--- Start of Records for this exercise ---

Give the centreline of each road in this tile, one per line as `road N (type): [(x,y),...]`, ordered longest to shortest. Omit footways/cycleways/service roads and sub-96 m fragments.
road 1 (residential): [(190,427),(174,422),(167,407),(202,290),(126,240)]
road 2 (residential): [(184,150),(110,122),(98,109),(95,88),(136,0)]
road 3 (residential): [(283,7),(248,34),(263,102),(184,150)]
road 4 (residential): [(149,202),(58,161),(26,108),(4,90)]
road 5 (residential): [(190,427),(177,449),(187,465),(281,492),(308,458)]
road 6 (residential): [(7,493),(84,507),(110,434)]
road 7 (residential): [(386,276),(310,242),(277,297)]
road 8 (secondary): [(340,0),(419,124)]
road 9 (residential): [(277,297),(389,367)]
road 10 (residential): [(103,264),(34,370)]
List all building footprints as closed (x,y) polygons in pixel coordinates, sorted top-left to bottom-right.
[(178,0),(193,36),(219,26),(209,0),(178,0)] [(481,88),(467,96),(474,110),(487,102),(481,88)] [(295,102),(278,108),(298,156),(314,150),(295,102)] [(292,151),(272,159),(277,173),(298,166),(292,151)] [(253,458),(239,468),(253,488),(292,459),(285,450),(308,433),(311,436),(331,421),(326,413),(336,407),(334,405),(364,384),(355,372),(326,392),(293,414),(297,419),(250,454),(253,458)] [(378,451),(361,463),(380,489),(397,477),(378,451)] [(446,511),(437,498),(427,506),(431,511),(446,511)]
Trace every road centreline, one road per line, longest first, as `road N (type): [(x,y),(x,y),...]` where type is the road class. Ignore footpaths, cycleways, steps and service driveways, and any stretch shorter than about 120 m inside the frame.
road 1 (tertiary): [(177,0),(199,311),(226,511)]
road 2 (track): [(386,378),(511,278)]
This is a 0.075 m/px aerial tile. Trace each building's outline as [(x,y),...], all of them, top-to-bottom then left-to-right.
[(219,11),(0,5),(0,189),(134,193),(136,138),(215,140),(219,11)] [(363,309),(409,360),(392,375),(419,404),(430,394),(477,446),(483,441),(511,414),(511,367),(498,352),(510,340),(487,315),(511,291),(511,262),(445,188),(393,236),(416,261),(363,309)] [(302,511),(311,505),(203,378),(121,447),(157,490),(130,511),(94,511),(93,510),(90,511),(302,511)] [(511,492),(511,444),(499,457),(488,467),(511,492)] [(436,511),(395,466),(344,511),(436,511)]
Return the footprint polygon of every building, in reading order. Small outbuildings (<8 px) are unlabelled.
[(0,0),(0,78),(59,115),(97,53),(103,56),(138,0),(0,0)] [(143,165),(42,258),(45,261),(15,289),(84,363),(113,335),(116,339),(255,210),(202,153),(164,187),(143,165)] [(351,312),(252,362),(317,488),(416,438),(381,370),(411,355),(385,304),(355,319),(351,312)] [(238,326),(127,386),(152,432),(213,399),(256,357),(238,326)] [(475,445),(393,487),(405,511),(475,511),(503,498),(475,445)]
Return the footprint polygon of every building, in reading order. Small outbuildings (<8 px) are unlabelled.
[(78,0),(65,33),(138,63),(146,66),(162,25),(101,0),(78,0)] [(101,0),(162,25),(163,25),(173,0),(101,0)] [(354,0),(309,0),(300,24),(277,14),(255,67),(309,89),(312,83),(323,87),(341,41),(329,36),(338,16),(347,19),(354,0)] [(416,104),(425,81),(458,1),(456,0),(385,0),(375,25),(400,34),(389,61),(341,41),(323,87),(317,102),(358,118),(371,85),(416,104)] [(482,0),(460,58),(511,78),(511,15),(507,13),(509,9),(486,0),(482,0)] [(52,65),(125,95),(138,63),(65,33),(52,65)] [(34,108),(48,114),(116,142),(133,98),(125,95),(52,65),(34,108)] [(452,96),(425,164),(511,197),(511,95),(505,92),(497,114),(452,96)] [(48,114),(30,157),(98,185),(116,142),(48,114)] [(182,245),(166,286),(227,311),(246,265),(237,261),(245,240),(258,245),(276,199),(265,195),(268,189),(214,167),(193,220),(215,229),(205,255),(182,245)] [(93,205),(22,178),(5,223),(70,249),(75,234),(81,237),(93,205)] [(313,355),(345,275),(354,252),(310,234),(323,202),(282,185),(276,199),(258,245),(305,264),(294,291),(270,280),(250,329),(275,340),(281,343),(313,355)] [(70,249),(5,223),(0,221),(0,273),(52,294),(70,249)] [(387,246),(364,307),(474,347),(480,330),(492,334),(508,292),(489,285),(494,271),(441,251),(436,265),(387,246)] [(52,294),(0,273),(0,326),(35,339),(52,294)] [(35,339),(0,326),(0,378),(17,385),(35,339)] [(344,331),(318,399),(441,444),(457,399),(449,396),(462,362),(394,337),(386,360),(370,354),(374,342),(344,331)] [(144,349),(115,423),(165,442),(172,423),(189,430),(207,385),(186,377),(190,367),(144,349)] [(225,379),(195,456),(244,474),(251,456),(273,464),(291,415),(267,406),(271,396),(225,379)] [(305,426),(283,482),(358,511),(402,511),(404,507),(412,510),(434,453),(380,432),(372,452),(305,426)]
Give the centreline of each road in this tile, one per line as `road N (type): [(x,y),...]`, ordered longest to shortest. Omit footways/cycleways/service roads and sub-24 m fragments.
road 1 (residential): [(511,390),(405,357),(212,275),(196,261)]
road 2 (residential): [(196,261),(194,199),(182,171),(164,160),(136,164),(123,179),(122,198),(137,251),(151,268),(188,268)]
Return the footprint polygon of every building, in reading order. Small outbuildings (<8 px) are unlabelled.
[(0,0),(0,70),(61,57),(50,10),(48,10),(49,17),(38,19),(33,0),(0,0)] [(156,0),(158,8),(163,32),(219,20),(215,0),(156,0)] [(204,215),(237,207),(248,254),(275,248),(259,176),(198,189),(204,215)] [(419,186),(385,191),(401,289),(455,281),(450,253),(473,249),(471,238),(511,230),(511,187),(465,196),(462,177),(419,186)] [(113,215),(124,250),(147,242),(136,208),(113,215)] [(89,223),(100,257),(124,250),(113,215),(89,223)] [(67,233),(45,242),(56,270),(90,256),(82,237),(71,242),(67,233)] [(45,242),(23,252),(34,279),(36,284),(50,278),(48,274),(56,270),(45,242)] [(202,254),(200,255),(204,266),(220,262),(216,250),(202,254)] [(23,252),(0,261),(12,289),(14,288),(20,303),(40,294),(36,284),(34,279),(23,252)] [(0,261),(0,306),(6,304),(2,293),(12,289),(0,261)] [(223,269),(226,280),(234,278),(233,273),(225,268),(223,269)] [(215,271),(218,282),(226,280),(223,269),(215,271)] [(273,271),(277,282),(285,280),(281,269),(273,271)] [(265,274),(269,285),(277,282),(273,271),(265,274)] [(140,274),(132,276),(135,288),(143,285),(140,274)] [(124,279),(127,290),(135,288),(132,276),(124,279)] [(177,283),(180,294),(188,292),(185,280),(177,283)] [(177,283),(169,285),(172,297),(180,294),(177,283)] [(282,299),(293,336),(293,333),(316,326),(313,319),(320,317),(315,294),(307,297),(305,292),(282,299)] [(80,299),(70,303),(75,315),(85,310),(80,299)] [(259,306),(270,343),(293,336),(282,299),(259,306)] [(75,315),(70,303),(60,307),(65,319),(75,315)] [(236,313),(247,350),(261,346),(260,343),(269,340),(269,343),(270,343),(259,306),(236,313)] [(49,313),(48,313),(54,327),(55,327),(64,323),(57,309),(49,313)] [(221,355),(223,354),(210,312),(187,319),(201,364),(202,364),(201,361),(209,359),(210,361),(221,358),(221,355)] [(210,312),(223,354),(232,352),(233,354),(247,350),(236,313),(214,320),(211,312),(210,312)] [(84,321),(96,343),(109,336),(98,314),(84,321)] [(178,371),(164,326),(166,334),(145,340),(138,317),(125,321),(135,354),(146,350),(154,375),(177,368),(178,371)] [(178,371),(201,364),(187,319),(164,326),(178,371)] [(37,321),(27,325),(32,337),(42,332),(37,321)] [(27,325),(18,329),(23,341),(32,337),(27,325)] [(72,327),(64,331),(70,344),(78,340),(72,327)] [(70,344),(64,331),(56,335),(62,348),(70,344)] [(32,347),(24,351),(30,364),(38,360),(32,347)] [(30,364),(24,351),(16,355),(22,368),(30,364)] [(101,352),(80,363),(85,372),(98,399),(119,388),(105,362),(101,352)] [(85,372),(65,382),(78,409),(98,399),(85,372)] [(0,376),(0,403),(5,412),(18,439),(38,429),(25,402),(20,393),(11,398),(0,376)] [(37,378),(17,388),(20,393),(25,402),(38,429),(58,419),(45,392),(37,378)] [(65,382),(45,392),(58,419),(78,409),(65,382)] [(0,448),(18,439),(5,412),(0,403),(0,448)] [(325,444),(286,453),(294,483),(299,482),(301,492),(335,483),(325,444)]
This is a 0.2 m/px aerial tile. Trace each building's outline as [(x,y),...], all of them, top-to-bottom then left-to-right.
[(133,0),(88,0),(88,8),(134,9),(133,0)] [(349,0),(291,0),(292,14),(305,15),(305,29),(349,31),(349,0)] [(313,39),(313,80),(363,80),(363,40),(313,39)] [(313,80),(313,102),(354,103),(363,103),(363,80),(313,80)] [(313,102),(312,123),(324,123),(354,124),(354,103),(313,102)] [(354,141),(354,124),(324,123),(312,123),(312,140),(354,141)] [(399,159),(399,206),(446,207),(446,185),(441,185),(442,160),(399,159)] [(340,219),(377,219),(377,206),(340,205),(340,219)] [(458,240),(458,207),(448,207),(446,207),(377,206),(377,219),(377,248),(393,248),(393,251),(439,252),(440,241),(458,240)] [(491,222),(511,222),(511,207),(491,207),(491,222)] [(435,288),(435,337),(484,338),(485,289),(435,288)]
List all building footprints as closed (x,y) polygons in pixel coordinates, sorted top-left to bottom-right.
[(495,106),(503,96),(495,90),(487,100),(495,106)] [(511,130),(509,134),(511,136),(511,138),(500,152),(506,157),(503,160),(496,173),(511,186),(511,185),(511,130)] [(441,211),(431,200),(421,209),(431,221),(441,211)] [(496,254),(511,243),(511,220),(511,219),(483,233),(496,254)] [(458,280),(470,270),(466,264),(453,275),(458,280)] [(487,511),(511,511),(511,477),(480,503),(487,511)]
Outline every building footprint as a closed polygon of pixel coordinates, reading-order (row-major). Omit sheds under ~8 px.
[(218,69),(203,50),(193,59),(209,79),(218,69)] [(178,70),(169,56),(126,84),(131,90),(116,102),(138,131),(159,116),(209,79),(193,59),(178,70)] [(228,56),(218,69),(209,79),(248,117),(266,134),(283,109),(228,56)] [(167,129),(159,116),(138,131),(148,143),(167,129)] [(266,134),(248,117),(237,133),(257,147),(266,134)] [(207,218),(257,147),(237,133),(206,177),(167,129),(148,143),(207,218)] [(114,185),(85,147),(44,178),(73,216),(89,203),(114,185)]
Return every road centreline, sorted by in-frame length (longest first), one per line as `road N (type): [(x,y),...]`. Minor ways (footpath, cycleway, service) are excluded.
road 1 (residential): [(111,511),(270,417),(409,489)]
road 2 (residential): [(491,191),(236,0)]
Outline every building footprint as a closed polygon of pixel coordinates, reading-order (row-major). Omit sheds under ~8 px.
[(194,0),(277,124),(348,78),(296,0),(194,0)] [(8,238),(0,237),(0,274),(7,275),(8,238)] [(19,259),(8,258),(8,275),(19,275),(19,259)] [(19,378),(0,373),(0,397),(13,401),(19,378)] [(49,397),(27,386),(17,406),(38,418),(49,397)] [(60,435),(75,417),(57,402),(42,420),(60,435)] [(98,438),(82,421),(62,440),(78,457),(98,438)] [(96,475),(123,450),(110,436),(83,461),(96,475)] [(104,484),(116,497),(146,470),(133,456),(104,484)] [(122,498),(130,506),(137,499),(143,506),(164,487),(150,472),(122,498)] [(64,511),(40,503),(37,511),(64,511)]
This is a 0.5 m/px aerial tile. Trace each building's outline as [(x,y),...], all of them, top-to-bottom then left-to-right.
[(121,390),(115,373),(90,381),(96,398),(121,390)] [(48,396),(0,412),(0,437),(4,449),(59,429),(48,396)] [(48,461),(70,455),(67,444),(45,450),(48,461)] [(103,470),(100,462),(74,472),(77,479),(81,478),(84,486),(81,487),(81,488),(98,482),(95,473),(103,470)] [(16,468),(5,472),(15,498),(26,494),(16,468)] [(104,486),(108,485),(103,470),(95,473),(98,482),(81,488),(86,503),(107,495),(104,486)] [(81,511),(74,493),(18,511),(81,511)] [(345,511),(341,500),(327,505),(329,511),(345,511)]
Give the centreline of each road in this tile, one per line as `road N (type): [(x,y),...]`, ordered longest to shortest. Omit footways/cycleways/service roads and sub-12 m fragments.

--- End of Records for this exercise ---

▸ Instructions for the task
Lay out the records from the start through the line containing "road 2 (track): [(386,378),(511,278)]", inclusive, as a numbered list, leaving out any blank lines.

▸ Result of this task
1. Give the centreline of each road in this tile, one per line as `road N (type): [(x,y),...]`, ordered longest to shortest. Omit footways/cycleways/service roads and sub-96 m fragments.
2. road 1 (residential): [(190,427),(174,422),(167,407),(202,290),(126,240)]
3. road 2 (residential): [(184,150),(110,122),(98,109),(95,88),(136,0)]
4. road 3 (residential): [(283,7),(248,34),(263,102),(184,150)]
5. road 4 (residential): [(149,202),(58,161),(26,108),(4,90)]
6. road 5 (residential): [(190,427),(177,449),(187,465),(281,492),(308,458)]
7. road 6 (residential): [(7,493),(84,507),(110,434)]
8. road 7 (residential): [(386,276),(310,242),(277,297)]
9. road 8 (secondary): [(340,0),(419,124)]
10. road 9 (residential): [(277,297),(389,367)]
11. road 10 (residential): [(103,264),(34,370)]
12. List all building footprints as closed (x,y) polygons in pixel coordinates, sorted top-left to bottom-right.
13. [(178,0),(193,36),(219,26),(209,0),(178,0)] [(481,88),(467,96),(474,110),(487,102),(481,88)] [(295,102),(278,108),(298,156),(314,150),(295,102)] [(292,151),(272,159),(277,173),(298,166),(292,151)] [(253,458),(239,468),(253,488),(292,459),(285,450),(308,433),(311,436),(331,421),(326,413),(336,407),(334,405),(364,384),(355,372),(326,392),(293,414),(297,419),(250,454),(253,458)] [(378,451),(361,463),(380,489),(397,477),(378,451)] [(446,511),(437,498),(427,506),(431,511),(446,511)]
14. Trace every road centreline, one road per line, longest first, as `road N (type): [(x,y),(x,y),...]` where type is the road class. Ignore footpaths, cycleways, steps and service driveways, and any stretch shorter than about 120 m inside the frame.
15. road 1 (tertiary): [(177,0),(199,311),(226,511)]
16. road 2 (track): [(386,378),(511,278)]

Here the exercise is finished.